Your instructions => The task calls for the count of lines containing "Kamera" in these records, given as a number with no other words.
-- Available data follows --
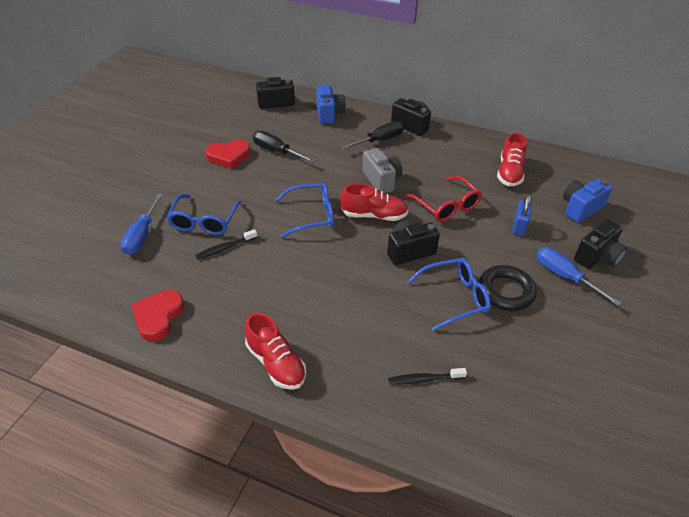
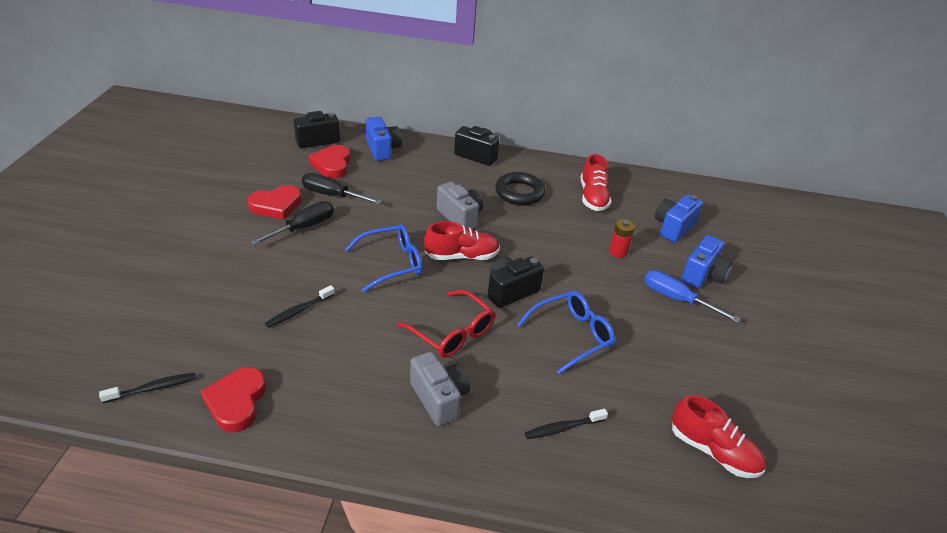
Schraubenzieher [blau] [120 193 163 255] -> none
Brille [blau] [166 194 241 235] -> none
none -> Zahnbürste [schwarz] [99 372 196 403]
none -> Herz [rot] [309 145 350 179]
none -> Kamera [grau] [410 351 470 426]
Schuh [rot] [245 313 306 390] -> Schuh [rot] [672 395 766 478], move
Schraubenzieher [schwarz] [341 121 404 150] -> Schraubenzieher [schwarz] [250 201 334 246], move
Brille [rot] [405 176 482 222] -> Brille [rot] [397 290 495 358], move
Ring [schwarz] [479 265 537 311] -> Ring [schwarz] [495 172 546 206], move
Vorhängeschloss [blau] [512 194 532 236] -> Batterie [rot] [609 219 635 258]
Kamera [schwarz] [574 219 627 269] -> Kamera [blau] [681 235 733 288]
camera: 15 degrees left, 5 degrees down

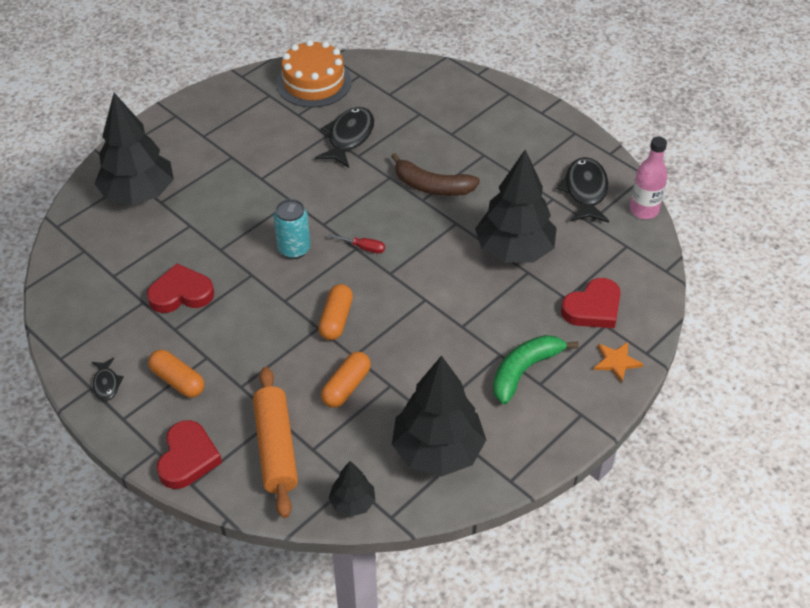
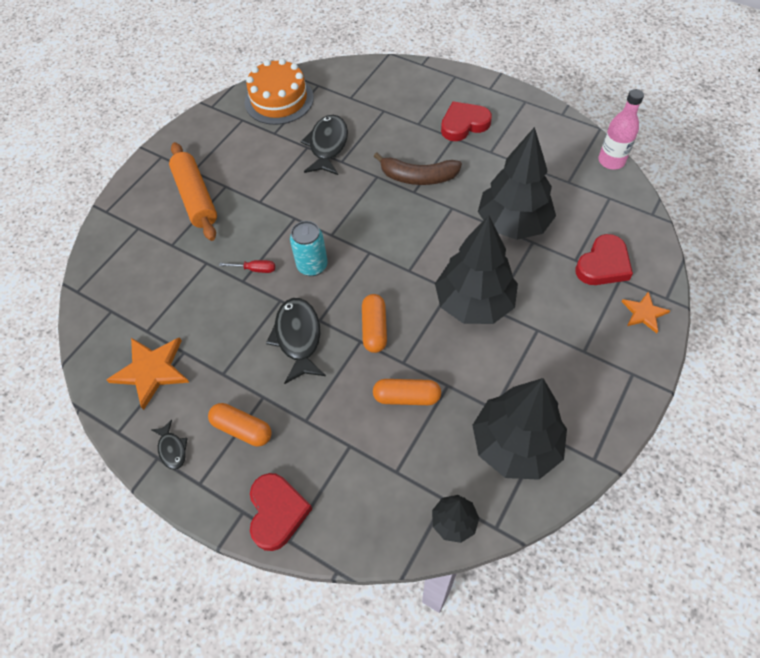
Banane [grün] [493 335 579 405] -> none
none -> Stern [orange] [107 337 189 410]
Baum [schwarz] [95 93 174 205] -> Baum [schwarz] [435 215 518 324], move
Herz [rot] [147 264 214 313] -> Herz [rot] [441 101 492 141], move
Nudelholz [orange] [253 367 298 518] -> Nudelholz [orange] [169 142 217 241], move
Schraubenzieher [rot] [328 234 385 254] -> Schraubenzieher [rot] [219 260 275 273], move
Fisch [schwarz] [556 157 609 223] -> Fisch [schwarz] [266 298 326 384], move
Kapsel [orange] [321 352 371 408] -> Kapsel [orange] [373 379 441 405], 75 degrees clockwise
camera: 10 degrees left, 10 degrees up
-- Available data concluded --
Solution for this problem => 2